→ **Exercise requirements**: Copy all lines containing the string "semicircle" from the records below.
════
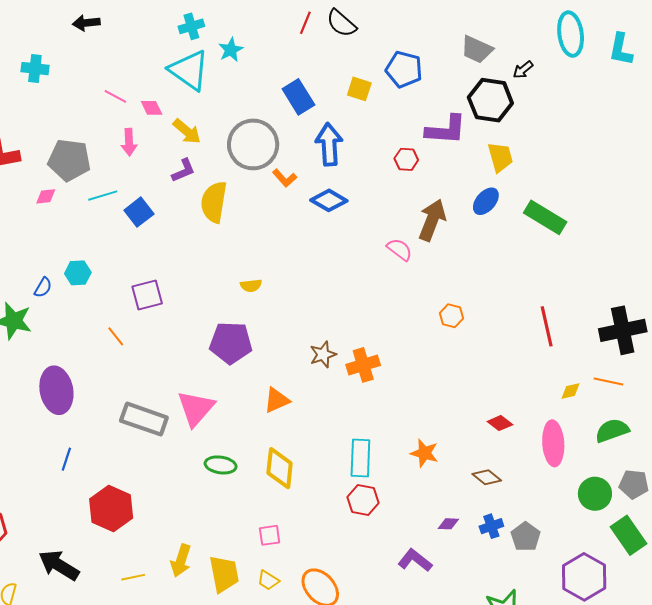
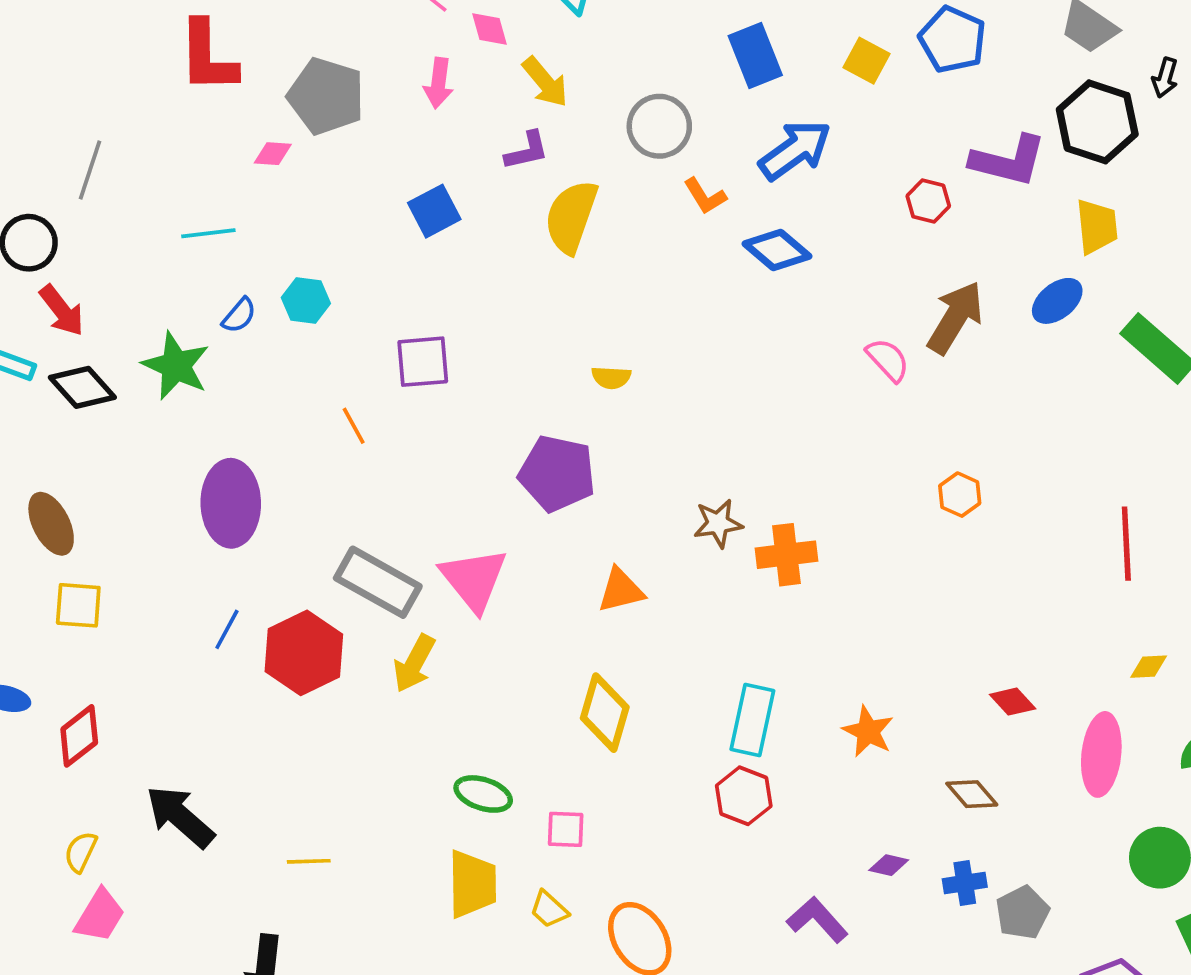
black arrow: (523, 70) -> (1165, 78), turned -45
gray circle: (253, 144) -> (659, 126), size x0.7
blue arrow: (329, 144) -> (795, 150), turned 48
cyan line: (103, 196) -> (208, 233), moved
pink triangle: (196, 408) -> (474, 579), turned -30
green ellipse: (221, 465) -> (483, 794), moved
red hexagon: (111, 509) -> (304, 653), moved
yellow arrow: (181, 561) -> (414, 663), moved

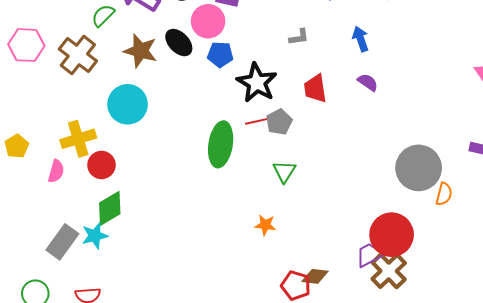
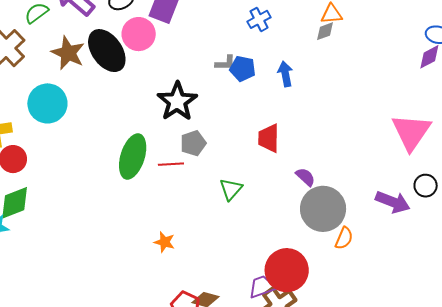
black ellipse: (179, 43) -> (107, 51), size x1.5
blue pentagon: (220, 55) -> (243, 69), moved
purple semicircle: (368, 82) -> (305, 177), moved
red trapezoid: (315, 89) -> (269, 138), moved
red line: (258, 121) -> (171, 164), moved
green triangle: (284, 171) -> (231, 189), moved

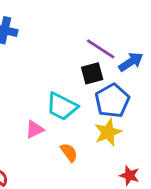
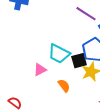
black square: (92, 73) -> (79, 61), moved

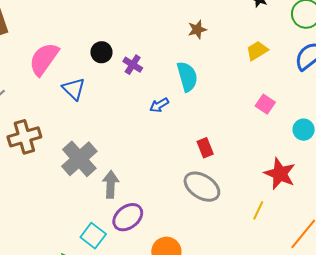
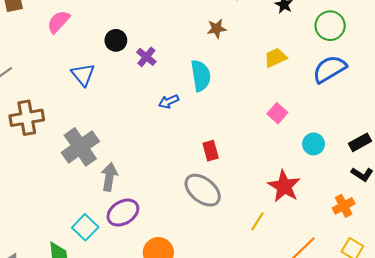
pink semicircle: (44, 59) -> (58, 22), moved, size x0.7

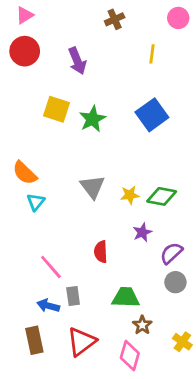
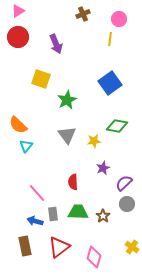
pink circle: (178, 18) -> (119, 19), moved
green star: (92, 119) -> (67, 100), moved
green diamond: (162, 196) -> (117, 126), moved
green trapezoid: (126, 297) -> (78, 212), moved
brown star: (142, 325) -> (103, 216), moved

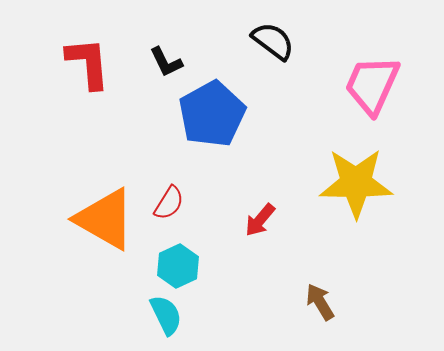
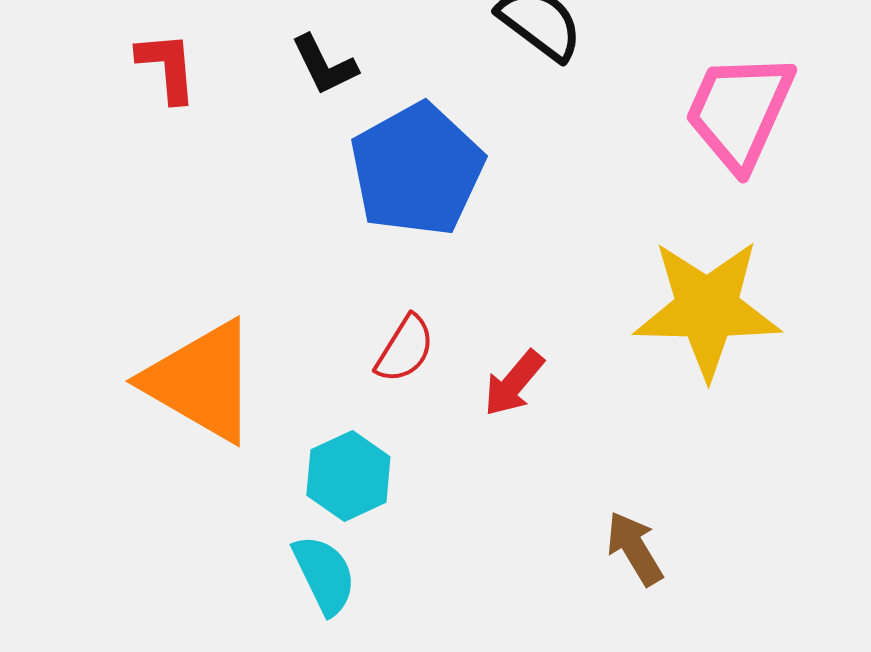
red L-shape: (88, 63) -> (167, 67), size x0.7
red semicircle: (169, 203) -> (405, 349), moved

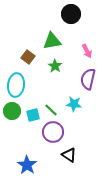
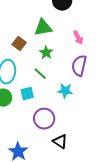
green line: (51, 110) -> (40, 74), moved
cyan square: (33, 115) -> (27, 94), moved

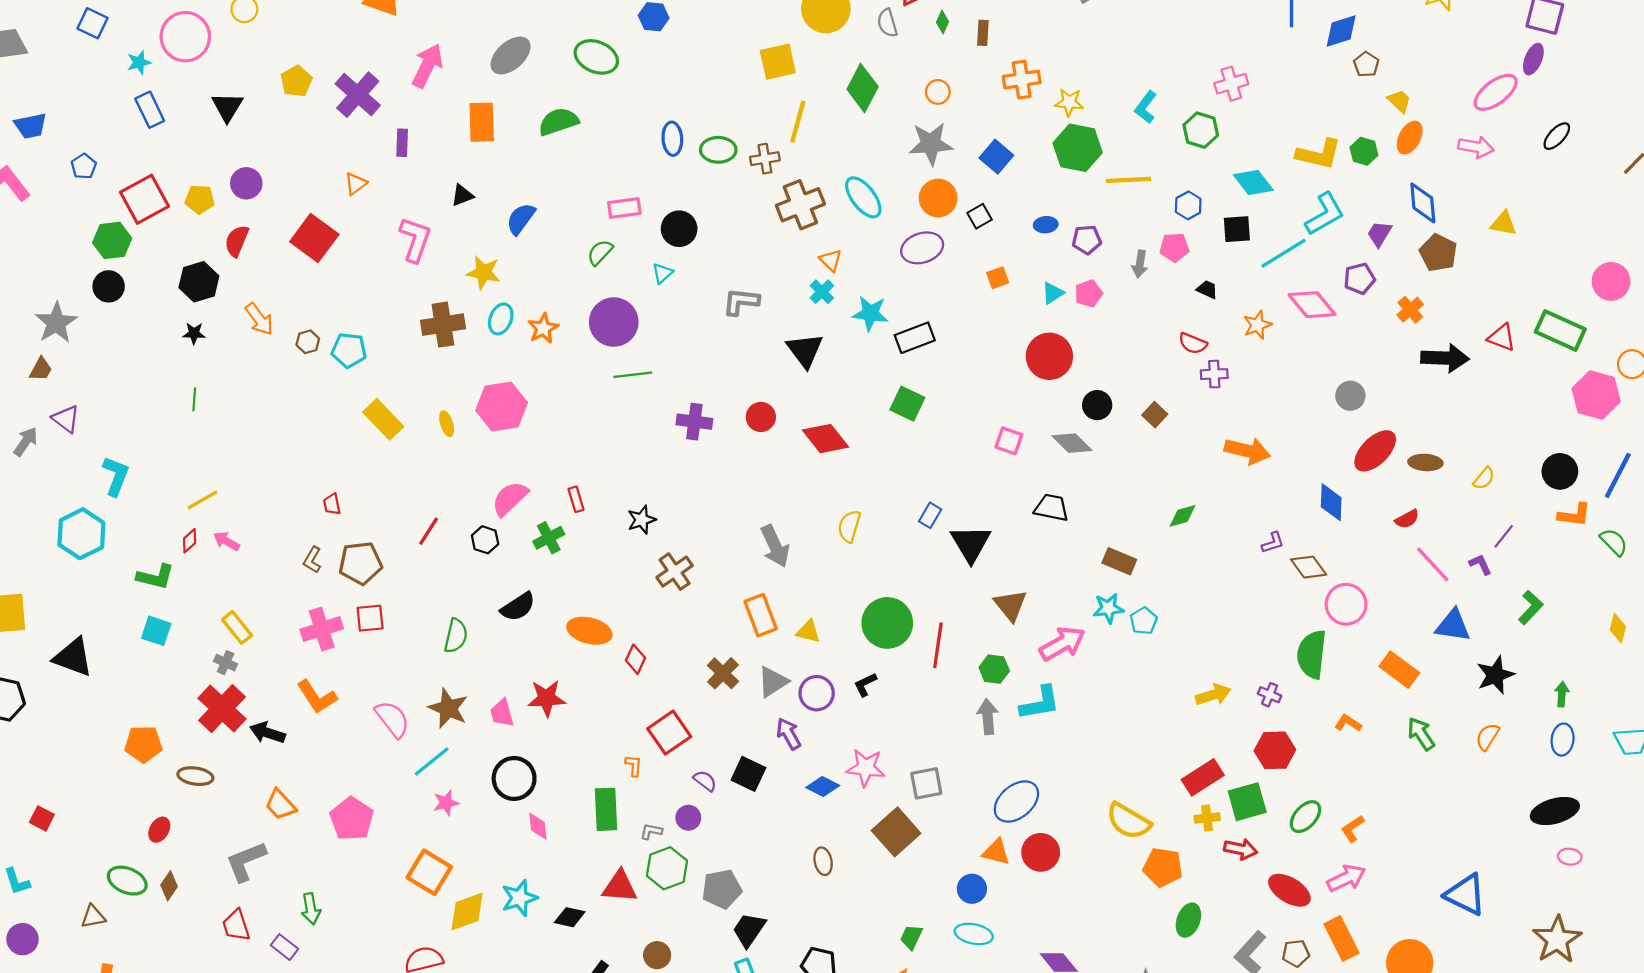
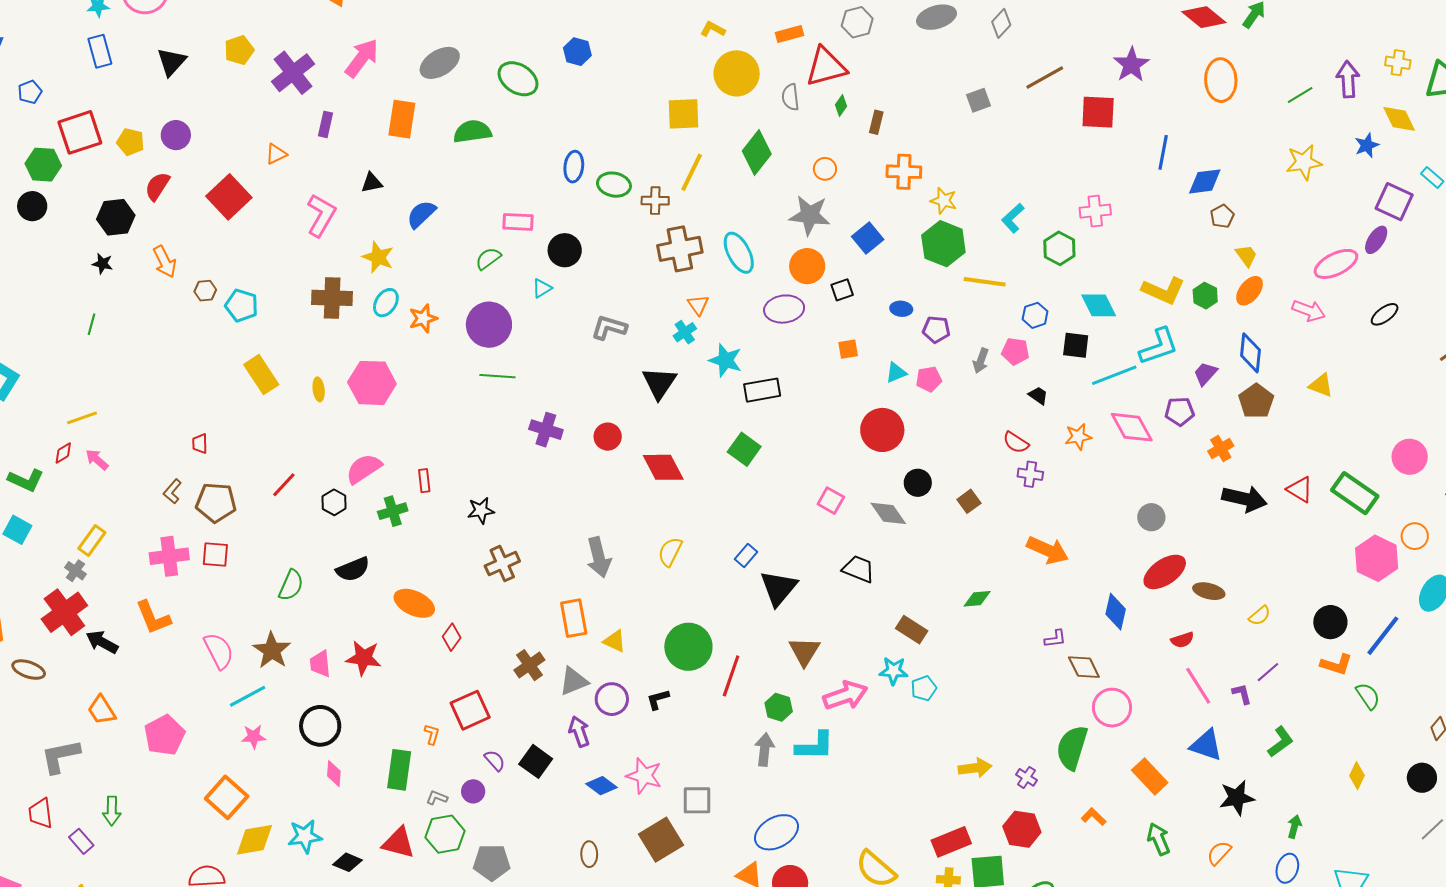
yellow rectangle: (237, 627) -> (92, 540), turned 64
════
→ **Written solution**:
purple semicircle: (368, 82) -> (305, 177), moved
pink semicircle: (44, 59) -> (58, 22), moved, size x0.7
red semicircle: (169, 203) -> (405, 349), moved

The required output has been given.